• **WORK REQUEST**:
Nothing but the lines from the one with "Where the frying" through the end of the listing should be reproduced, each exactly and with pictures omitted.

Start of THE RECORDS

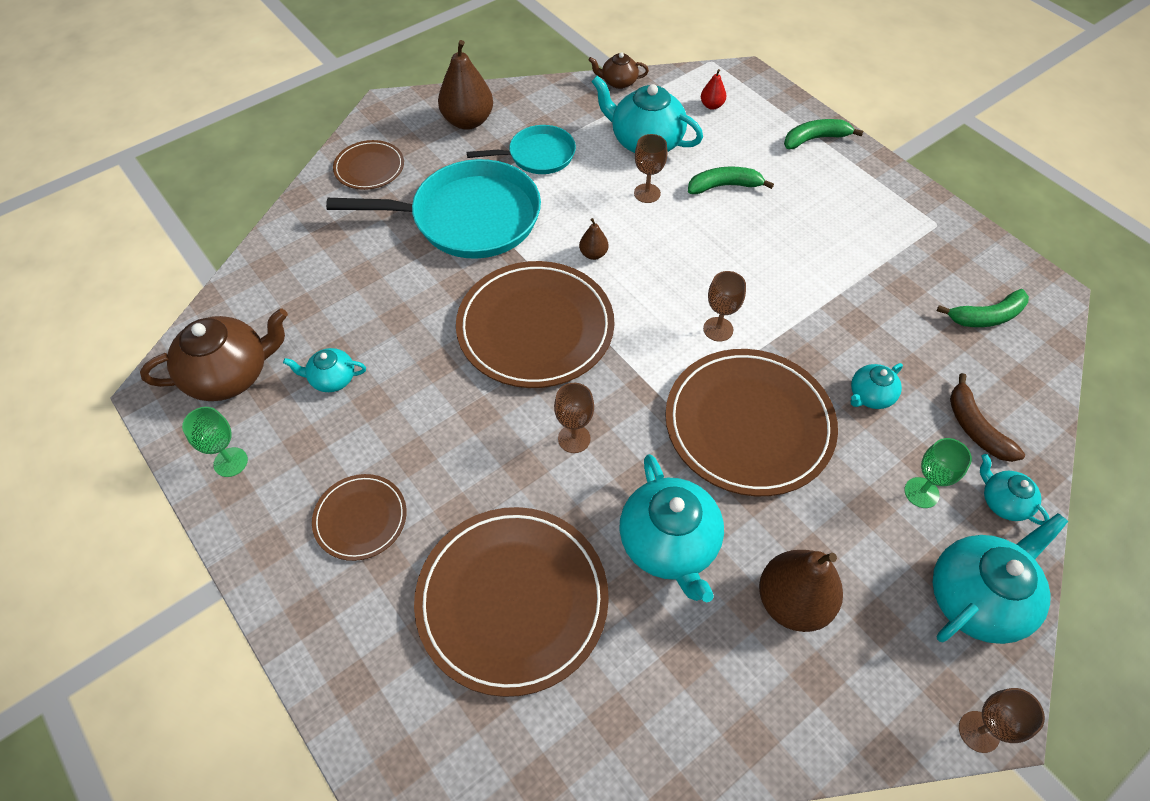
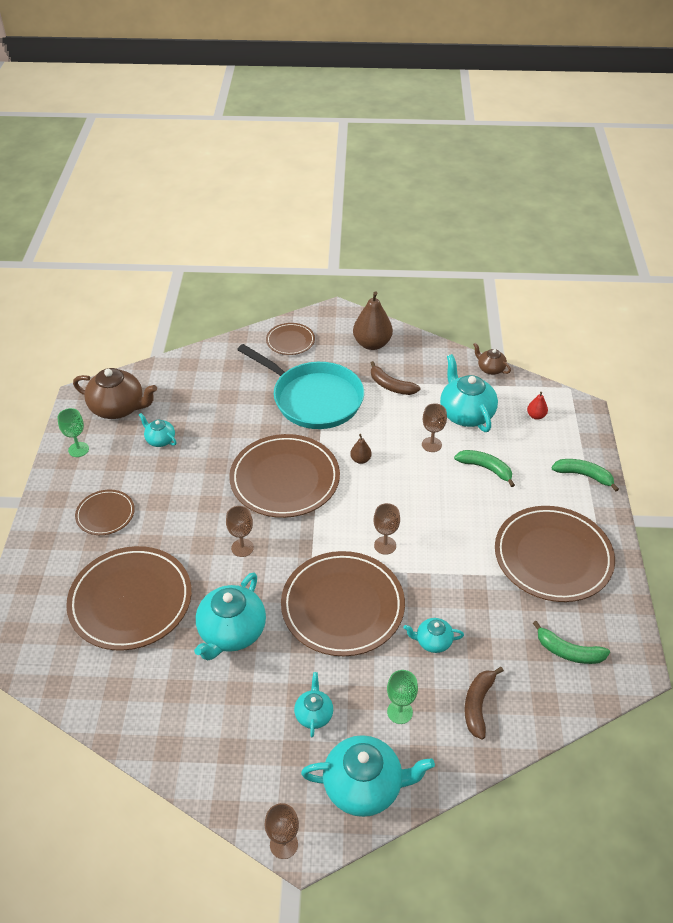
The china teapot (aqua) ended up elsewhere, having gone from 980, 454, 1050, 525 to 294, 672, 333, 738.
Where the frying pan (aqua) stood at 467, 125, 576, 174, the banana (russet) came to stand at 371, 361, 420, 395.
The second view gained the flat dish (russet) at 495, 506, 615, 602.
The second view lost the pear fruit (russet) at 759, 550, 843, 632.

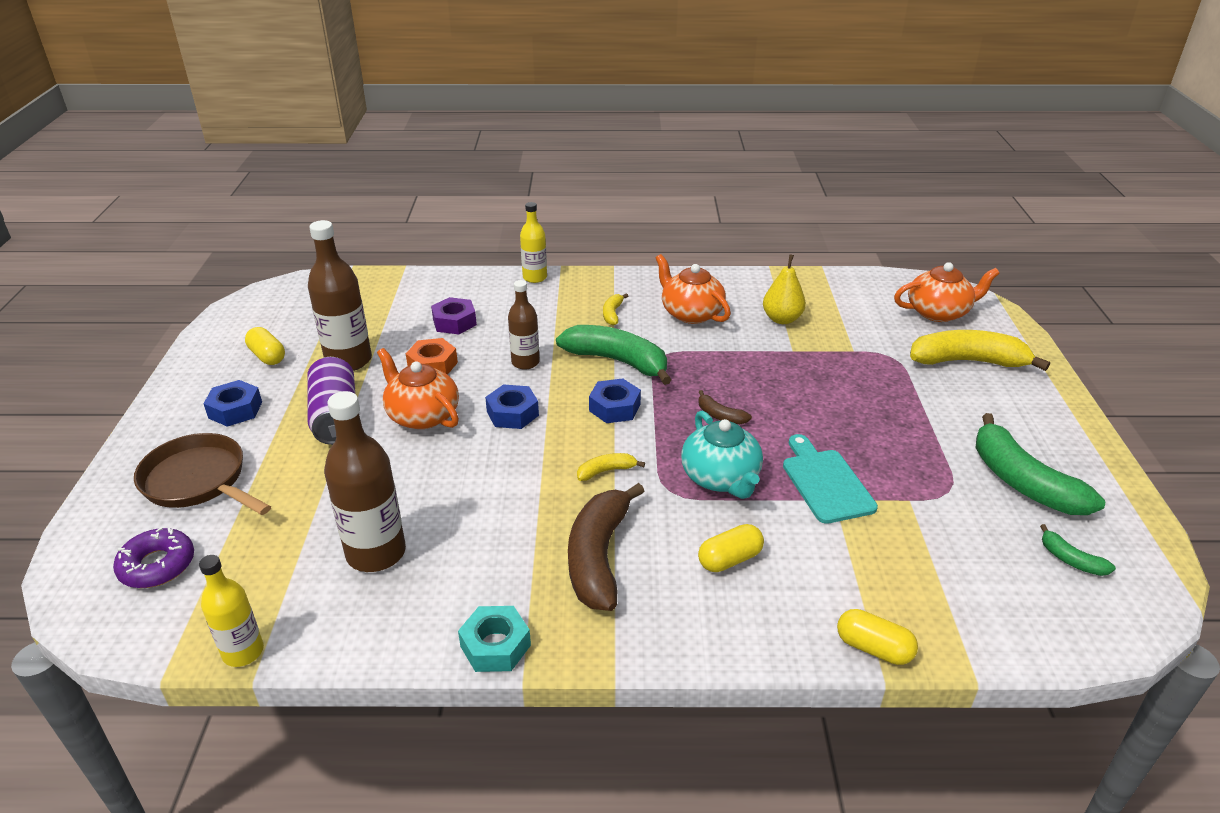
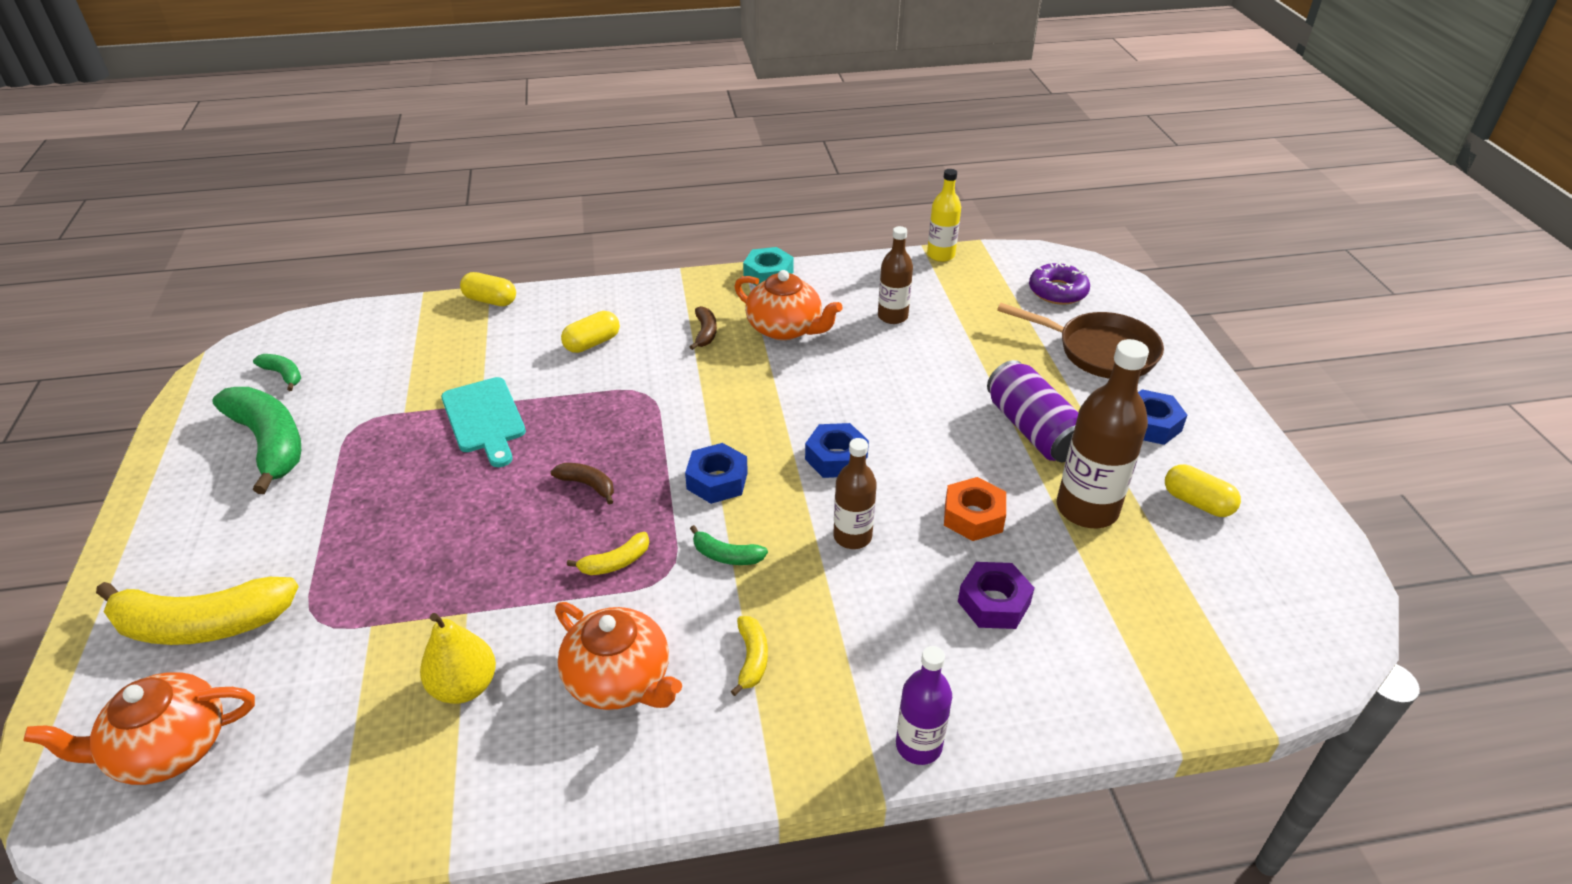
The banana (yellow) ended up elsewhere, having gone from 577, 453, 645, 481 to 567, 532, 649, 575.
The size of the banana (russet) at 568, 483, 644, 611 changed by a factor of 0.46.
The size of the banana (leaf-green) at 556, 325, 672, 385 changed by a factor of 0.46.
The china teapot (orange-coloured) ended up elsewhere, having gone from 377, 348, 459, 429 to 734, 270, 843, 340.
The size of the bottle (russet) at 324, 391, 406, 572 changed by a factor of 0.61.
What was the bottle (yellow) at 520, 202, 547, 283 turned into the bottle (violet) at 896, 646, 952, 765.
The second view lost the china teapot (aqua) at 681, 410, 763, 499.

End of THE RECORDS

• **RESPONSE FOR THIS EXERCISE**:
Where the frying pan (aqua) stood at 467, 125, 576, 174, the banana (russet) came to stand at 371, 361, 420, 395.
The second view gained the flat dish (russet) at 495, 506, 615, 602.
The second view lost the pear fruit (russet) at 759, 550, 843, 632.

The banana (yellow) ended up elsewhere, having gone from 577, 453, 645, 481 to 567, 532, 649, 575.
The size of the banana (russet) at 568, 483, 644, 611 changed by a factor of 0.46.
The size of the banana (leaf-green) at 556, 325, 672, 385 changed by a factor of 0.46.
The china teapot (orange-coloured) ended up elsewhere, having gone from 377, 348, 459, 429 to 734, 270, 843, 340.
The size of the bottle (russet) at 324, 391, 406, 572 changed by a factor of 0.61.
What was the bottle (yellow) at 520, 202, 547, 283 turned into the bottle (violet) at 896, 646, 952, 765.
The second view lost the china teapot (aqua) at 681, 410, 763, 499.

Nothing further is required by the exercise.